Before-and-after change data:
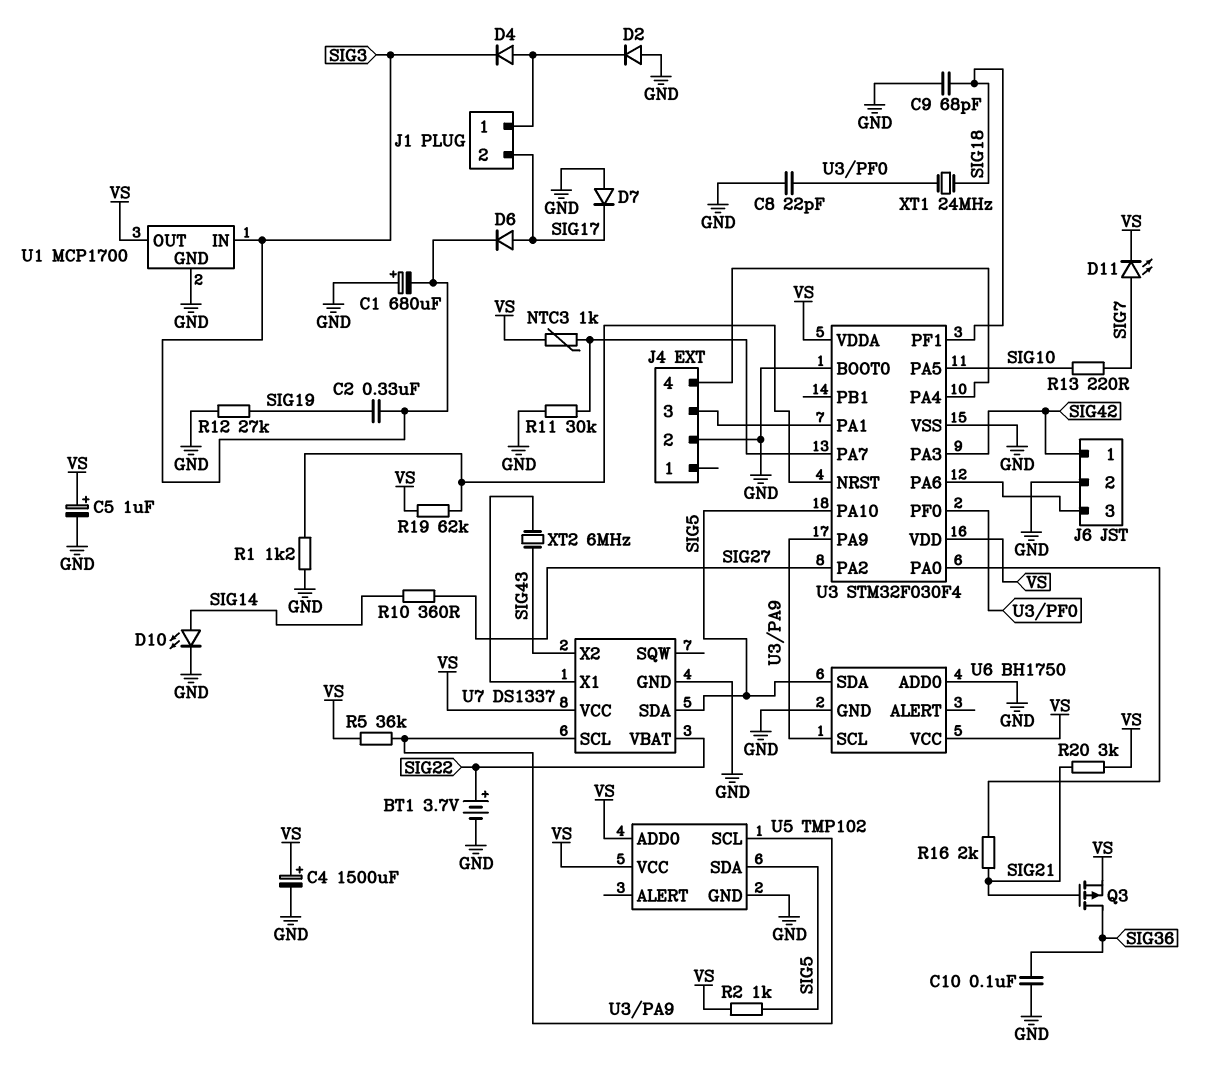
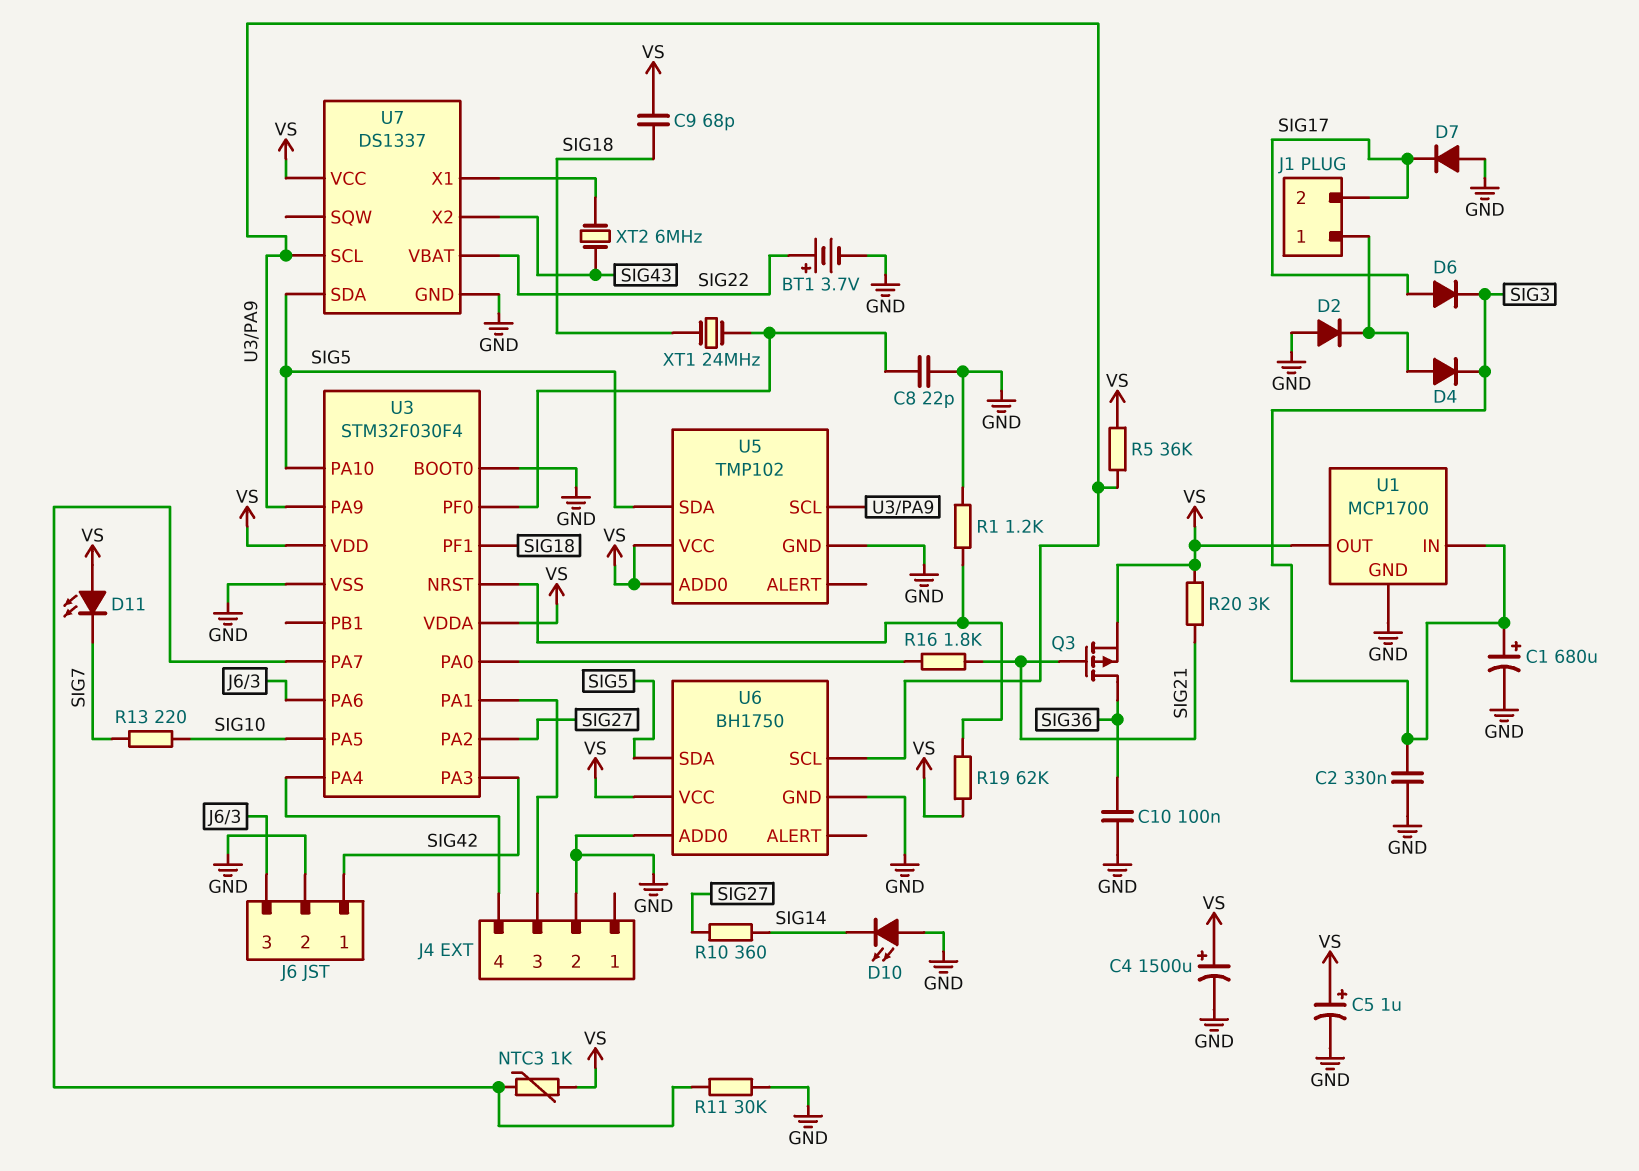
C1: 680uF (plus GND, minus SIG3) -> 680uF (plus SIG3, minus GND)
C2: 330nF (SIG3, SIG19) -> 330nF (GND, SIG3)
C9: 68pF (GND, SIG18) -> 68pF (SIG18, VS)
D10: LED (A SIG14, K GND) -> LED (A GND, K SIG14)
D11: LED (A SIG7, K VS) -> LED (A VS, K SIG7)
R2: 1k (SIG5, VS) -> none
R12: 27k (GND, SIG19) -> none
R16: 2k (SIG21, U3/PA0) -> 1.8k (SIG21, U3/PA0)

▶ **What the task asks**: Report each line of the entries where the word "none" occurs.

▶ **Answer section**:
R2: 1k (SIG5, VS) -> none
R12: 27k (GND, SIG19) -> none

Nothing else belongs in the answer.